▶
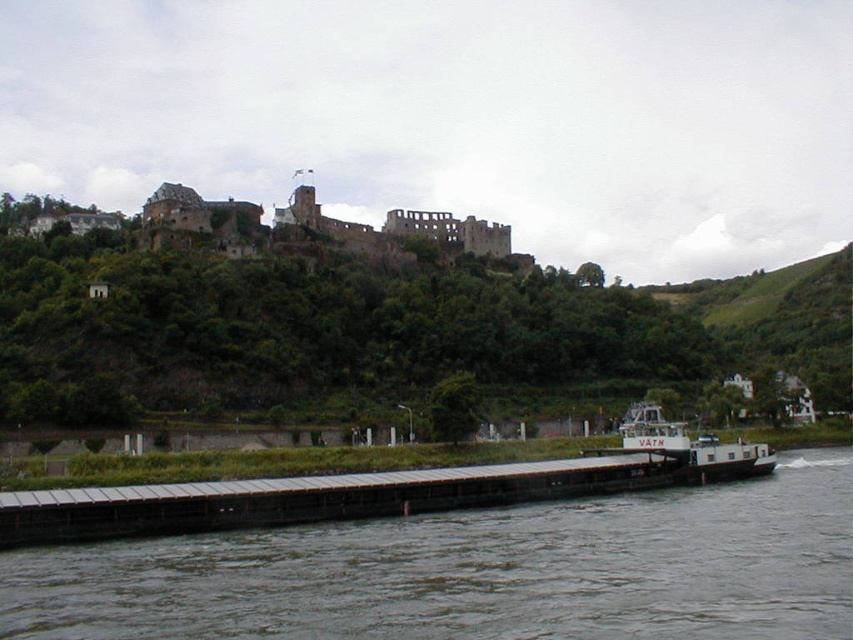
You are standing on the brown wooden dock at lower center and want to reach the metallic gray dock at lower center. Which direction should you move to get there?

The brown wooden dock at lower center is below the metallic gray dock at lower center, so you should move upward to reach the metallic gray dock at lower center.

You are standing on the brown wooden dock at lower center and want to walk to the metallic gray dock at lower center. Which direction should you face to move towards it?

Since the brown wooden dock at lower center is in front of the metallic gray dock at lower center, you should face backward to move towards the metallic gray dock at lower center.

You are standing at the very edge of the brown wooden dock at lower center. If you look straight ahead, which direction does the river flow? Please answer based on the scene description provided.

The river flows from left to right as described in the scene, so if you are standing at the edge of the brown wooden dock at lower center and look straight ahead, the river flows to your right.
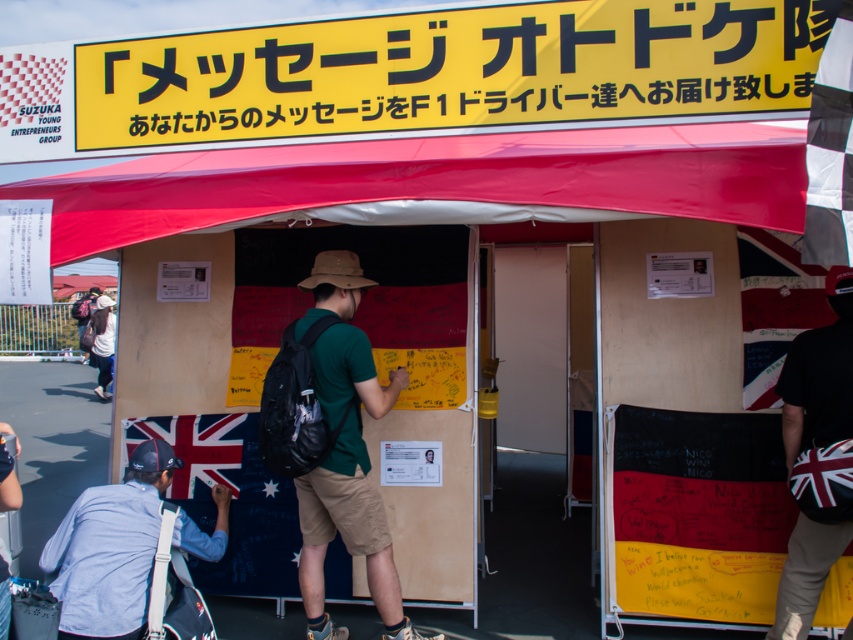
Question: Which object is closer to the camera taking this photo?

Choices:
 (A) green matte shirt at center
 (B) british flag-patterned fanny pack at center

Answer: (B)

Question: Considering the relative positions of wooden bulletin board at center and green matte shirt at center in the image provided, where is wooden bulletin board at center located with respect to green matte shirt at center?

Choices:
 (A) right
 (B) left

Answer: (B)

Question: Can you confirm if red fabric canopy at upper center is wider than white shirt at lower left?

Choices:
 (A) yes
 (B) no

Answer: (A)

Question: Which object is farther from the camera taking this photo?

Choices:
 (A) british flag-patterned fanny pack at center
 (B) wooden bulletin board at center
 (C) checkered fabric flag at upper right
 (D) green matte shirt at center

Answer: (B)

Question: Is the position of red fabric canopy at upper center more distant than that of green matte shirt at center?

Choices:
 (A) yes
 (B) no

Answer: (B)

Question: Estimate the real-world distances between objects in this image. Which object is farther from the checkered fabric flag at upper right?

Choices:
 (A) white shirt at lower left
 (B) green matte shirt at center
 (C) british flag-patterned fanny pack at center

Answer: (A)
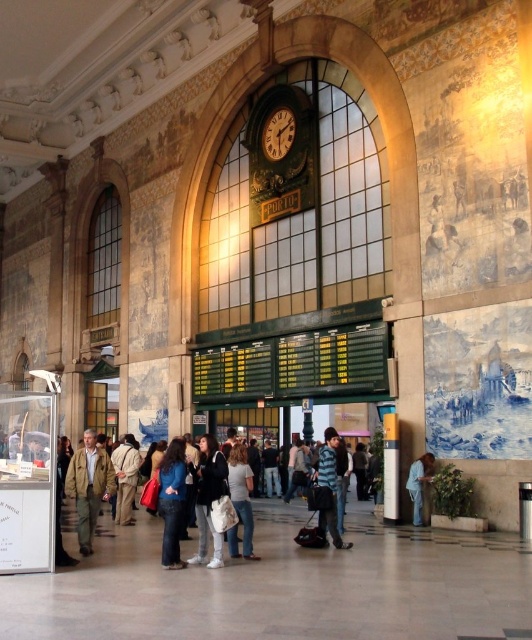
Question: Is dark blue jeans at center further to the viewer compared to blue fabric shirt at lower right?

Choices:
 (A) yes
 (B) no

Answer: (B)

Question: Which point is closer to the camera?

Choices:
 (A) denim jacket at center
 (B) striped shirt at center

Answer: (A)

Question: Among these objects, which one is farthest from the camera?

Choices:
 (A) light brown leather jacket at center
 (B) blue fabric shirt at lower right
 (C) khaki cotton pants at lower left

Answer: (A)

Question: Is denim jacket at center below light gray cotton shirt at center?

Choices:
 (A) yes
 (B) no

Answer: (A)

Question: Is dark blue jeans at center bigger than matte gold clock at center?

Choices:
 (A) yes
 (B) no

Answer: (A)

Question: Which point is closer to the camera?

Choices:
 (A) black leather jacket at center
 (B) matte gold clock at center
 (C) denim jacket at center

Answer: (A)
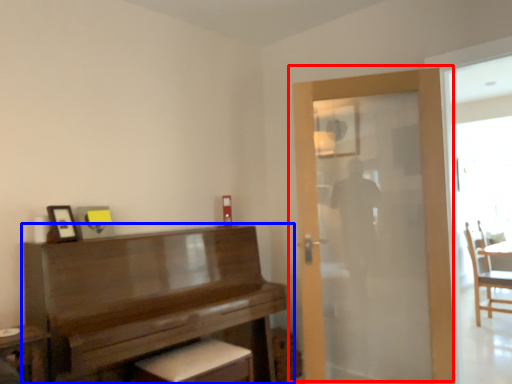
Question: Which object appears farthest to the camera in this image, door (highlighted by a red box) or piano (highlighted by a blue box)?

Choices:
 (A) door
 (B) piano

Answer: (A)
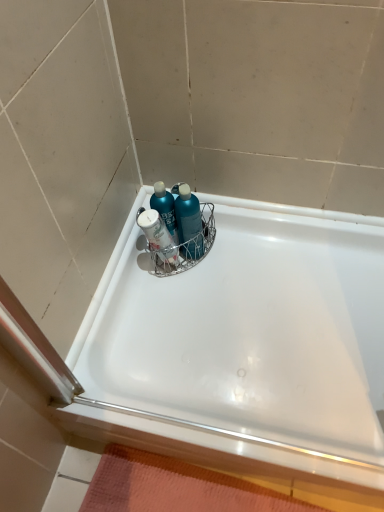
The image size is (384, 512). Identify the location of vacant space in front of teal glossy shampoo at center, which is the first cleaning product from left to right. (177, 292).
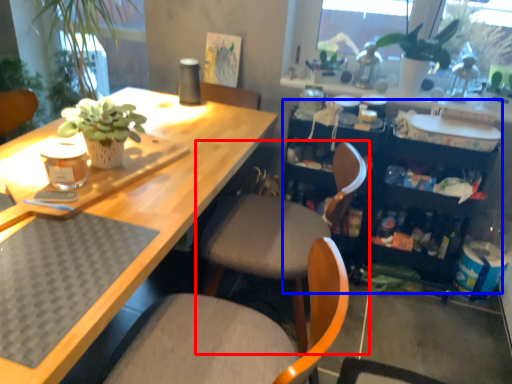
Question: Among these objects, which one is farthest to the camera, chair (highlighted by a red box) or bookshelf (highlighted by a blue box)?

Choices:
 (A) chair
 (B) bookshelf

Answer: (B)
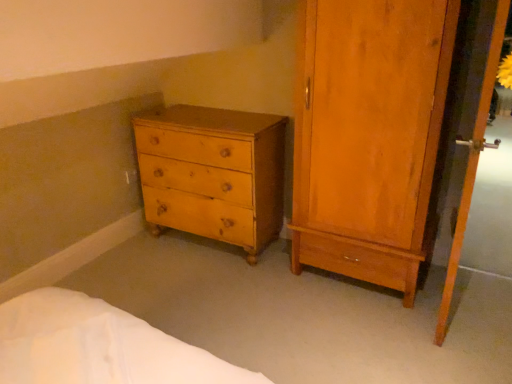
Question: Is wooden screen door at right bigger than matte wood wardrobe at right?

Choices:
 (A) no
 (B) yes

Answer: (A)

Question: From a real-world perspective, is wooden screen door at right beneath matte wood wardrobe at right?

Choices:
 (A) no
 (B) yes

Answer: (B)

Question: Does wooden screen door at right have a greater width compared to matte wood wardrobe at right?

Choices:
 (A) yes
 (B) no

Answer: (B)

Question: Considering the relative sizes of wooden screen door at right and matte wood wardrobe at right in the image provided, is wooden screen door at right shorter than matte wood wardrobe at right?

Choices:
 (A) no
 (B) yes

Answer: (B)

Question: From a real-world perspective, is wooden screen door at right on top of matte wood wardrobe at right?

Choices:
 (A) no
 (B) yes

Answer: (A)

Question: In terms of width, does light brown wood chest of drawers at lower left look wider or thinner when compared to wooden screen door at right?

Choices:
 (A) thin
 (B) wide

Answer: (B)

Question: Based on their sizes in the image, would you say light brown wood chest of drawers at lower left is bigger or smaller than wooden screen door at right?

Choices:
 (A) small
 (B) big

Answer: (B)

Question: From a real-world perspective, is light brown wood chest of drawers at lower left above or below wooden screen door at right?

Choices:
 (A) below
 (B) above

Answer: (A)

Question: Is point (279, 218) positioned closer to the camera than point (495, 21)?

Choices:
 (A) farther
 (B) closer

Answer: (A)

Question: Is matte wood wardrobe at right taller or shorter than light brown wood chest of drawers at lower left?

Choices:
 (A) tall
 (B) short

Answer: (A)

Question: Would you say matte wood wardrobe at right is inside or outside light brown wood chest of drawers at lower left?

Choices:
 (A) outside
 (B) inside

Answer: (A)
◀
### Directions for this task
Lay out the lines of the records as a Markdown table with the columns Row and Text. Start with the line that contains "move towards it?" and go on through the line that contains "Since the brown", skipping blank lines.

### Result of the exercise
| Row | Text |
|---|---|
| 1 | You are standing on the brown wooden dock at lower center and want to walk to the metallic gray dock at lower center. Which direction should you face to move towards it? |
| 2 | Since the brown wooden dock at lower center is in front of the metallic gray dock at lower center, you should face backward to move towards the metallic gray dock at lower center. |